* _Exercise details_: The records must be duplicated exactly, with every picture left out.

----

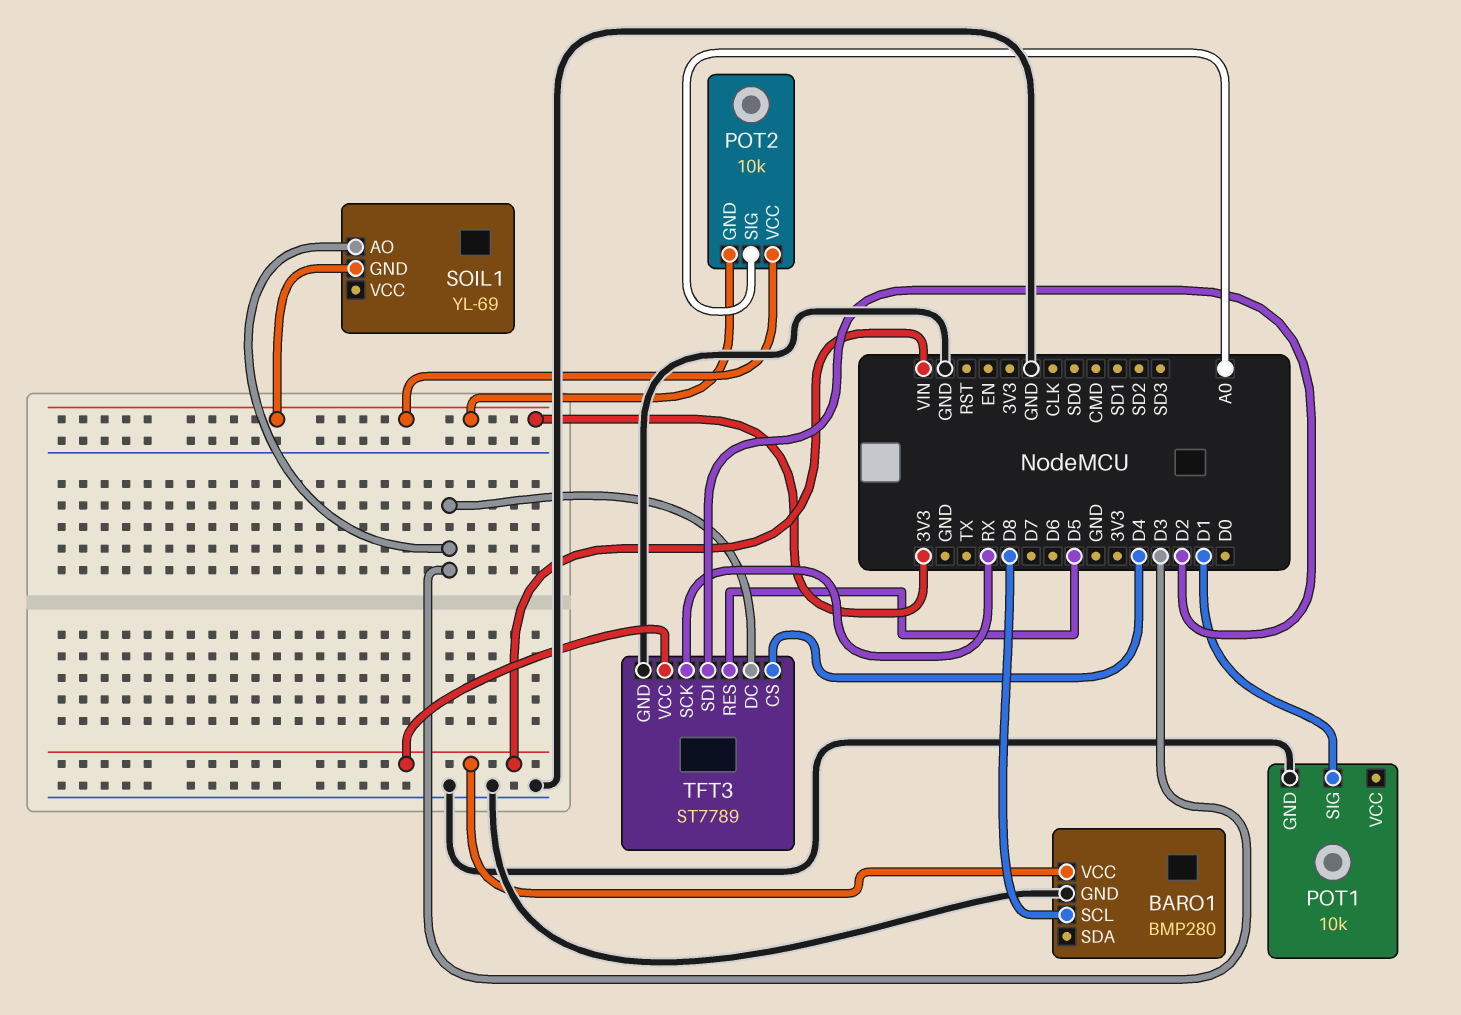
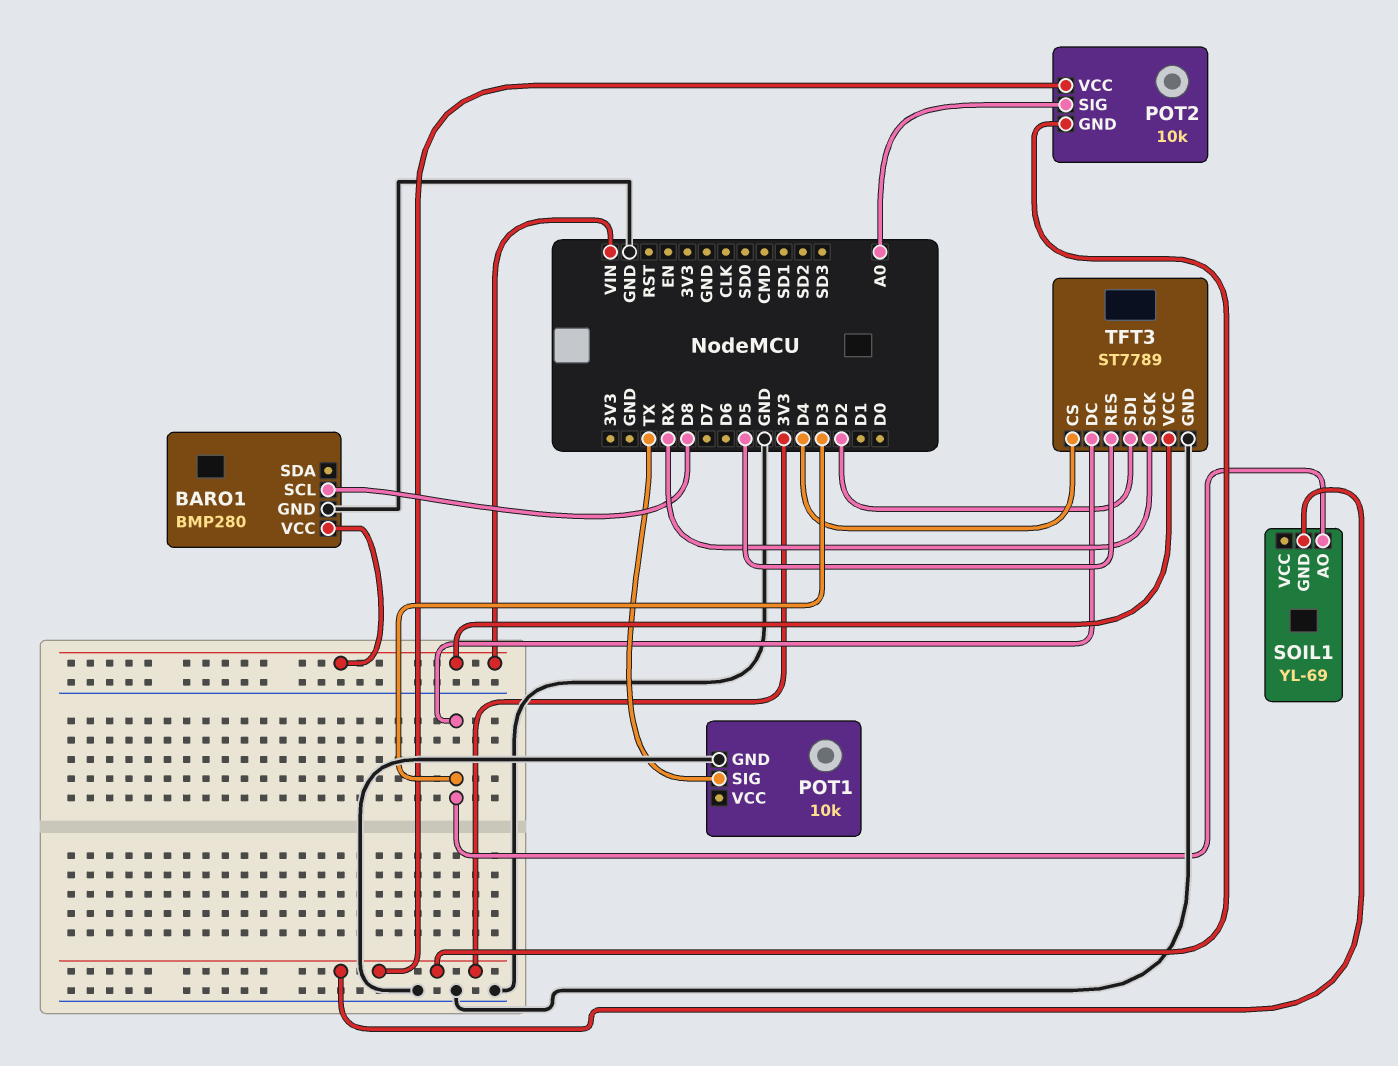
POT1 pin SIG: D1 -> TX

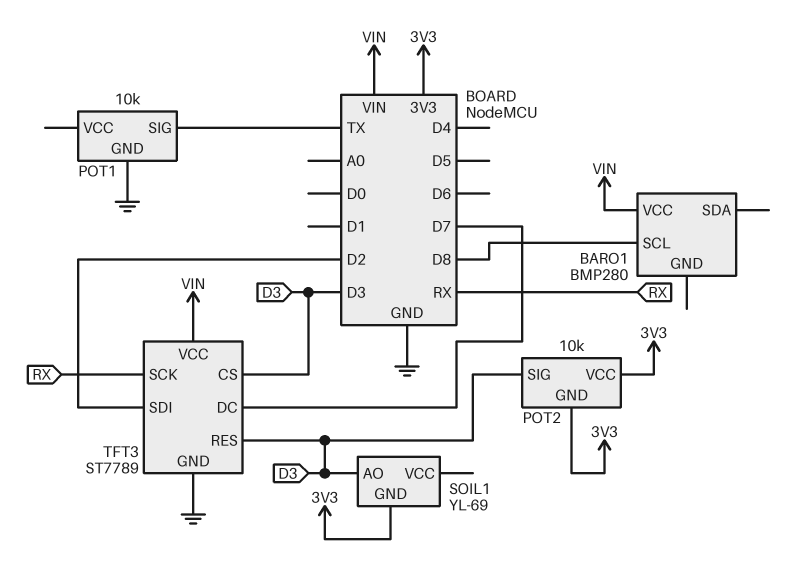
BARO1 pin GND: GND -> none
POT2 pin SIG: A0 -> D3
TFT3 pin CS: D4 -> D3
TFT3 pin DC: D3 -> D7
TFT3 pin RES: D5 -> D3

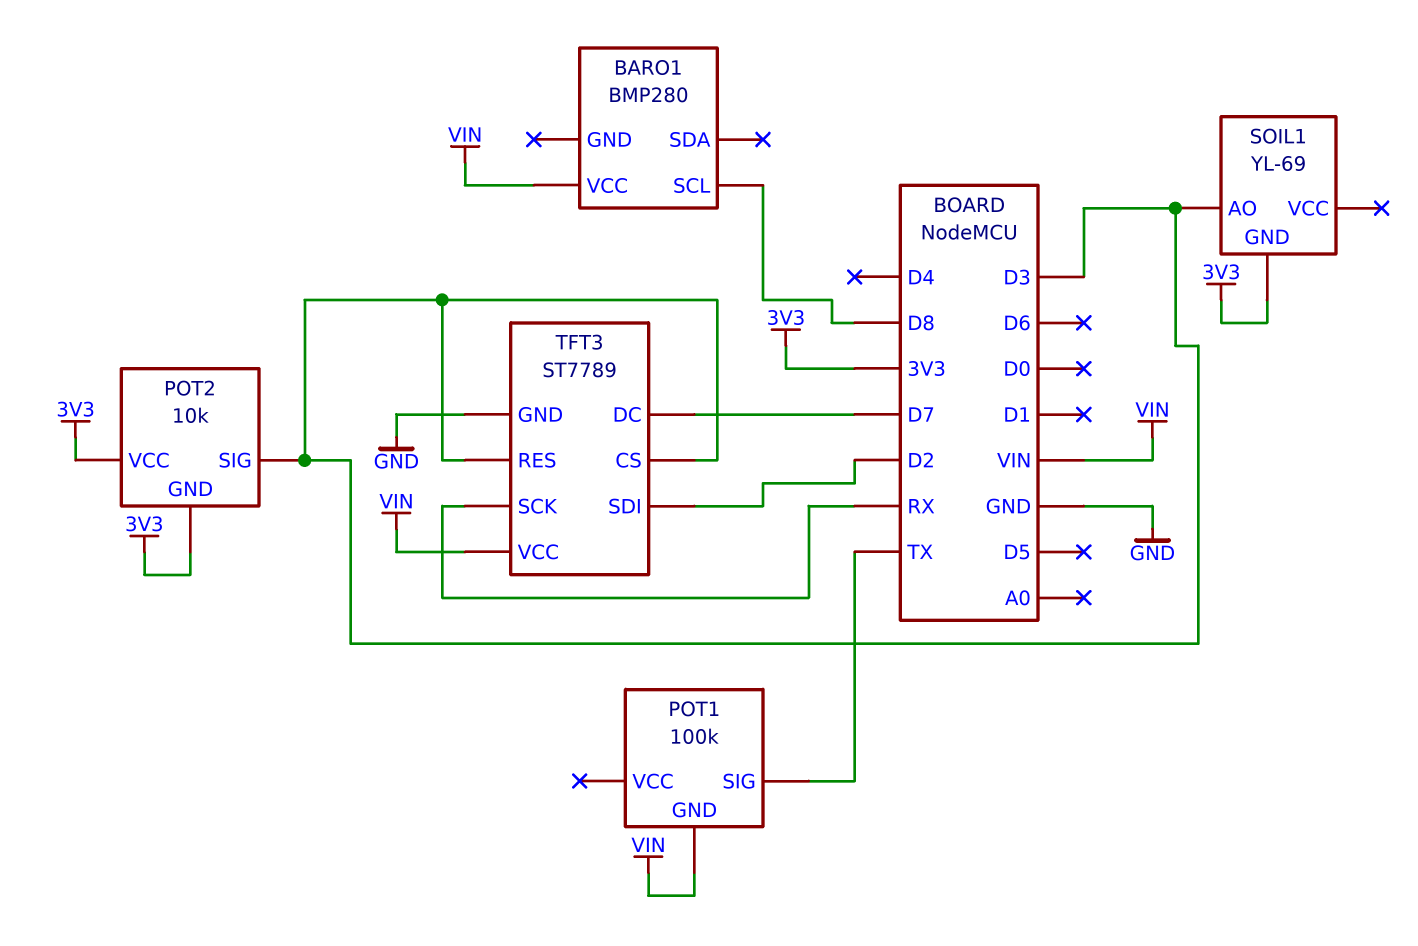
POT1: 10k -> 100k
POT1 pin GND: GND -> VIN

----

* _Finished exercise_:
POT1 pin SIG: D1 -> TX

BARO1 pin GND: GND -> none
POT2 pin SIG: A0 -> D3
TFT3 pin CS: D4 -> D3
TFT3 pin DC: D3 -> D7
TFT3 pin RES: D5 -> D3

POT1: 10k -> 100k
POT1 pin GND: GND -> VIN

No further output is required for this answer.